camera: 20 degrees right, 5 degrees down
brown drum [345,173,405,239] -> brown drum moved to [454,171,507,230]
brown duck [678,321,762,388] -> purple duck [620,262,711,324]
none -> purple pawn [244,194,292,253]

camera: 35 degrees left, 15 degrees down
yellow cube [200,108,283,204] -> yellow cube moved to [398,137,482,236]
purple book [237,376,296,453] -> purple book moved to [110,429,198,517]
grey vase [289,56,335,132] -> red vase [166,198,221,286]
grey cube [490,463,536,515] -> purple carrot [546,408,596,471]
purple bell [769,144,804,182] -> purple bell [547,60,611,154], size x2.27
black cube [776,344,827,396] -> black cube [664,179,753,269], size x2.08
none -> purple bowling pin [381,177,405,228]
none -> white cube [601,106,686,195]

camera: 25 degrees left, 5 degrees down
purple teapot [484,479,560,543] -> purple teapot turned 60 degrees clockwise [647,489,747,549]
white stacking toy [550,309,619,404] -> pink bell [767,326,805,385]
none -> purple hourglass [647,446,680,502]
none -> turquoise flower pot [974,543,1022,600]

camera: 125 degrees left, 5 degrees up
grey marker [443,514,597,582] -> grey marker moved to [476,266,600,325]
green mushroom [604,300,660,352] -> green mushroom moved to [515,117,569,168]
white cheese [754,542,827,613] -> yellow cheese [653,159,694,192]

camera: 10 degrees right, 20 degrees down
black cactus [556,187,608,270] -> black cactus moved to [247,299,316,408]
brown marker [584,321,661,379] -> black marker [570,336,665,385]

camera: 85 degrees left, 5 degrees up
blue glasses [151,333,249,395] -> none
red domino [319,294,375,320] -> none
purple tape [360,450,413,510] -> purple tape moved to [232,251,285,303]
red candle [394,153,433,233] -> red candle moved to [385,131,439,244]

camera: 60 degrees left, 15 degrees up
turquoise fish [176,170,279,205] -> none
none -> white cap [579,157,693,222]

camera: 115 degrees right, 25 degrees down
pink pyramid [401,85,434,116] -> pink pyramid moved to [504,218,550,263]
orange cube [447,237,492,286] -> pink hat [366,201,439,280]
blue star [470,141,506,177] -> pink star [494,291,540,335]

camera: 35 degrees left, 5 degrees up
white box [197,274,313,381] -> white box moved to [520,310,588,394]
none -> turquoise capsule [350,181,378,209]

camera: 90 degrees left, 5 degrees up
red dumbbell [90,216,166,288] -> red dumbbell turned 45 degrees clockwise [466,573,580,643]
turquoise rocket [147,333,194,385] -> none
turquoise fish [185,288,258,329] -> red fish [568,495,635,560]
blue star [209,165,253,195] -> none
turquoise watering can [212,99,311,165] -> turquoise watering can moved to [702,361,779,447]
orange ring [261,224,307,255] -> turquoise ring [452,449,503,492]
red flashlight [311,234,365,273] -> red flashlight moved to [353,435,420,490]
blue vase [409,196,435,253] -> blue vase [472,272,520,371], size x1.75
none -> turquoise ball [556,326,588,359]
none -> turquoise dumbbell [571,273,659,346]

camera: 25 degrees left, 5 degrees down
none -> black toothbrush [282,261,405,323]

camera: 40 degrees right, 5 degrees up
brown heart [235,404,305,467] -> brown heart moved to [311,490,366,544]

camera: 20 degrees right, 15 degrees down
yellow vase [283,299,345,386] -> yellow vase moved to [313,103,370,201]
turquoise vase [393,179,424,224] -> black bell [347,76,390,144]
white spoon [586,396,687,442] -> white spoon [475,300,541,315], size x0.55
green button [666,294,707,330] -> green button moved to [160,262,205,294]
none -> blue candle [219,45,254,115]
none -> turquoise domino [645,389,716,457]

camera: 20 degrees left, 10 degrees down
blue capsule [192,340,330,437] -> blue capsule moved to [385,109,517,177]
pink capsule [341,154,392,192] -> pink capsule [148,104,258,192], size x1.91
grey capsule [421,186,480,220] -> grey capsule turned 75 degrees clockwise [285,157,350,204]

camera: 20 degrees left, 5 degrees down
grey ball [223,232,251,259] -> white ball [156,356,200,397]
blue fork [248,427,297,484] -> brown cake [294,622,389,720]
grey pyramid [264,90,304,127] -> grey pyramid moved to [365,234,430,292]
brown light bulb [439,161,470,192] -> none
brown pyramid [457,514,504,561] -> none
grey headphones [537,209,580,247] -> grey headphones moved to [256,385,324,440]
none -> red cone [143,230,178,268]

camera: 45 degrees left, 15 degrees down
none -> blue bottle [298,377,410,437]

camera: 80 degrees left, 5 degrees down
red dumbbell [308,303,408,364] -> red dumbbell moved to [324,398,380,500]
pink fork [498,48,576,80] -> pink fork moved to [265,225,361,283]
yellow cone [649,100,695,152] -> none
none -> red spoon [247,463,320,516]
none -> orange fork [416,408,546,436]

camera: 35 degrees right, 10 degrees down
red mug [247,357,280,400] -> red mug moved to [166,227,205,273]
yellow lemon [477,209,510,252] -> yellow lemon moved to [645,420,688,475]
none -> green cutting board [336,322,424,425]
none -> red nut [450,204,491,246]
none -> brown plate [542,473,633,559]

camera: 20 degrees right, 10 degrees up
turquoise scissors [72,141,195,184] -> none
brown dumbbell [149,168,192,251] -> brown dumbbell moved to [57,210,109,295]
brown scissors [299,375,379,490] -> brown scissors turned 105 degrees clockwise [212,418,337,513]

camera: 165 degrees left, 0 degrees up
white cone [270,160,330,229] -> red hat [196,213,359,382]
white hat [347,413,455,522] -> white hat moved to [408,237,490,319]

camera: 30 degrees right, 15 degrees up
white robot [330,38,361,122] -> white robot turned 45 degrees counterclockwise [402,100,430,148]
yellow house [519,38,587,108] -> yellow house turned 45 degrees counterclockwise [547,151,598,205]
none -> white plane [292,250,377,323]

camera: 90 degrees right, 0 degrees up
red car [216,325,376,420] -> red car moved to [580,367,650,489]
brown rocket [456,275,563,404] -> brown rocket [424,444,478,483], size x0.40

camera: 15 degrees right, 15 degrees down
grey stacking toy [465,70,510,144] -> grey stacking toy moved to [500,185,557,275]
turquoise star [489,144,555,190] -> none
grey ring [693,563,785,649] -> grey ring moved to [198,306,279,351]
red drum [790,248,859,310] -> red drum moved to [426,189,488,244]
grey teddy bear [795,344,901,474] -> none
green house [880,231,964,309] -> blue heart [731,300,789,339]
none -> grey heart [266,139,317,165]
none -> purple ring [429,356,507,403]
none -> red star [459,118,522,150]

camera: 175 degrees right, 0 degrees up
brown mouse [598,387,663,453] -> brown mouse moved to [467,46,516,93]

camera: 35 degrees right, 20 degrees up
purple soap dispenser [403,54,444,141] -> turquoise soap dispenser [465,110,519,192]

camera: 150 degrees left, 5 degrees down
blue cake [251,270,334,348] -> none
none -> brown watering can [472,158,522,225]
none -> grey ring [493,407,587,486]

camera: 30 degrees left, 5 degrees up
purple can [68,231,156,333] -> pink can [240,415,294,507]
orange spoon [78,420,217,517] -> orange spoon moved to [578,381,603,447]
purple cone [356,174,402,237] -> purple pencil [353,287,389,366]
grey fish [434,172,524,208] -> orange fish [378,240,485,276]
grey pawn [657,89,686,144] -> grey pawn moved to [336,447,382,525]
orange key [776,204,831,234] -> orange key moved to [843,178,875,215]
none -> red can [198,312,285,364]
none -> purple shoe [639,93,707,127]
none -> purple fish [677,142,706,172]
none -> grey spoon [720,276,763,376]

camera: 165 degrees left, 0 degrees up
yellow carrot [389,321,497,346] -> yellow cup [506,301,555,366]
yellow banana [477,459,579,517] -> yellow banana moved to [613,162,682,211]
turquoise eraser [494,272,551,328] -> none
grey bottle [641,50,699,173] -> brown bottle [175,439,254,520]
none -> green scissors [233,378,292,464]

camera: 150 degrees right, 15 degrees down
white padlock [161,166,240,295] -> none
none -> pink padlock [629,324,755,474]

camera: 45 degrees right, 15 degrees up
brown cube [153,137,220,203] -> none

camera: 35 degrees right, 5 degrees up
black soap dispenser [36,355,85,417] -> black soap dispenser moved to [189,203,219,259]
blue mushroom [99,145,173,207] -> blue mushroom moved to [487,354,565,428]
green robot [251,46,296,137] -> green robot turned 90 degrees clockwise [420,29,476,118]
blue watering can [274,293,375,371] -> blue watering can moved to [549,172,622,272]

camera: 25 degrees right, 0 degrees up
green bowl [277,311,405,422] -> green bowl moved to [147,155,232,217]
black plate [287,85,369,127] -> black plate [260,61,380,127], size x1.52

• • • •

Aim of the exercise ▸
Looking at the data above, write out exactly the lines that start at the one containing "blue star [470,141,506,177]" and end at the one containing "none -> turquoise ball [556,326,588,359]"; include both and nothing beyond.

Completed exercise ▸
blue star [470,141,506,177] -> pink star [494,291,540,335]

camera: 35 degrees left, 5 degrees up
white box [197,274,313,381] -> white box moved to [520,310,588,394]
none -> turquoise capsule [350,181,378,209]

camera: 90 degrees left, 5 degrees up
red dumbbell [90,216,166,288] -> red dumbbell turned 45 degrees clockwise [466,573,580,643]
turquoise rocket [147,333,194,385] -> none
turquoise fish [185,288,258,329] -> red fish [568,495,635,560]
blue star [209,165,253,195] -> none
turquoise watering can [212,99,311,165] -> turquoise watering can moved to [702,361,779,447]
orange ring [261,224,307,255] -> turquoise ring [452,449,503,492]
red flashlight [311,234,365,273] -> red flashlight moved to [353,435,420,490]
blue vase [409,196,435,253] -> blue vase [472,272,520,371], size x1.75
none -> turquoise ball [556,326,588,359]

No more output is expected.